Below are records. Copy every line with "purple" in it.

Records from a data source
↓↓↓

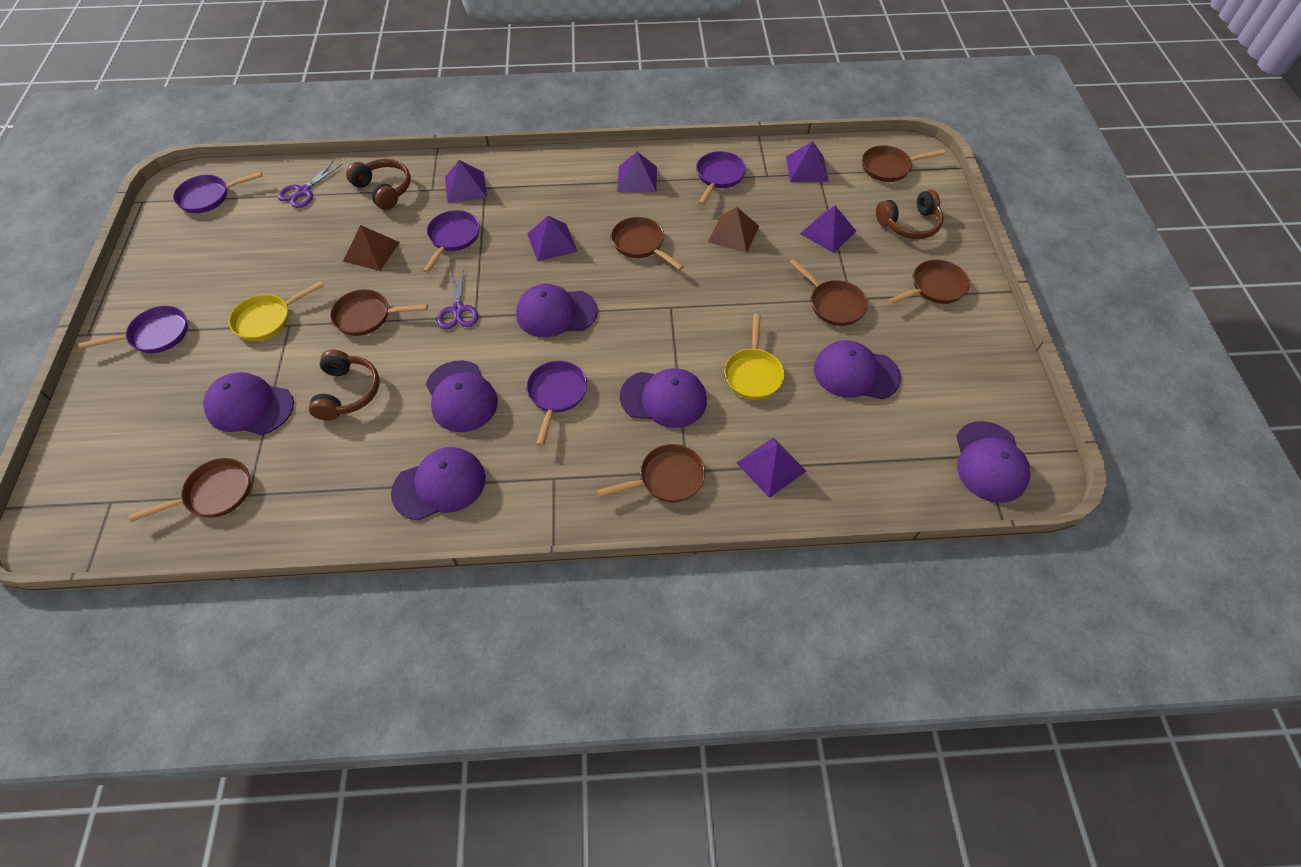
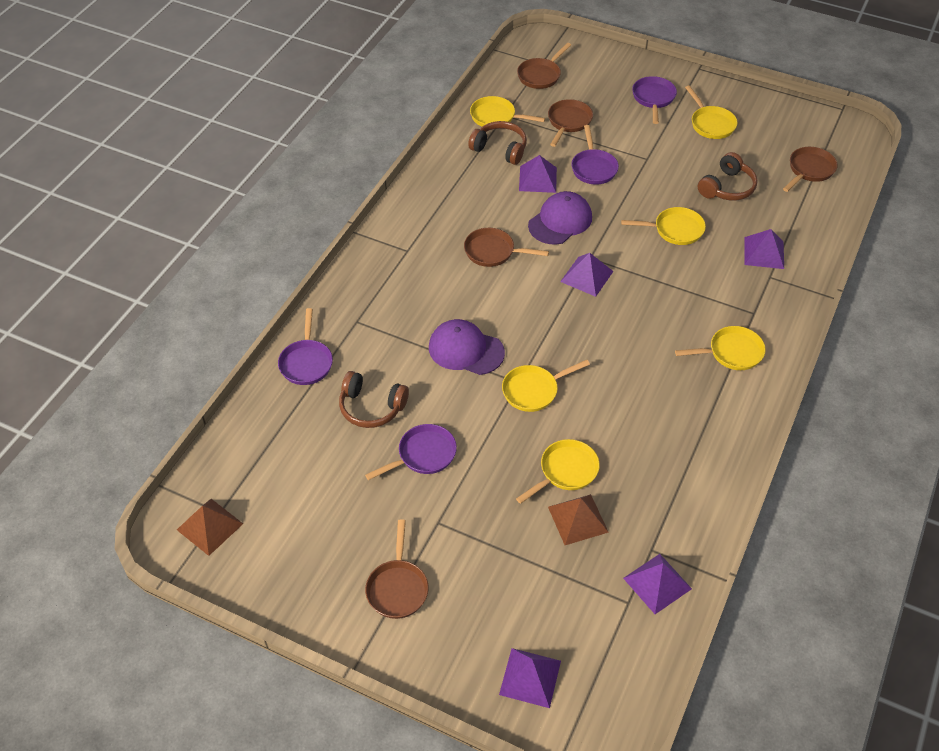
brown pan: 7 -> 5
purple cap: 7 -> 2
purple pan: 5 -> 4
purple pyramid: 6 -> 5
purple scissors: 2 -> 0
yellow pan: 2 -> 6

↑↑↑

▸ **EXERCISE ANSWER**
purple cap: 7 -> 2
purple pan: 5 -> 4
purple pyramid: 6 -> 5
purple scissors: 2 -> 0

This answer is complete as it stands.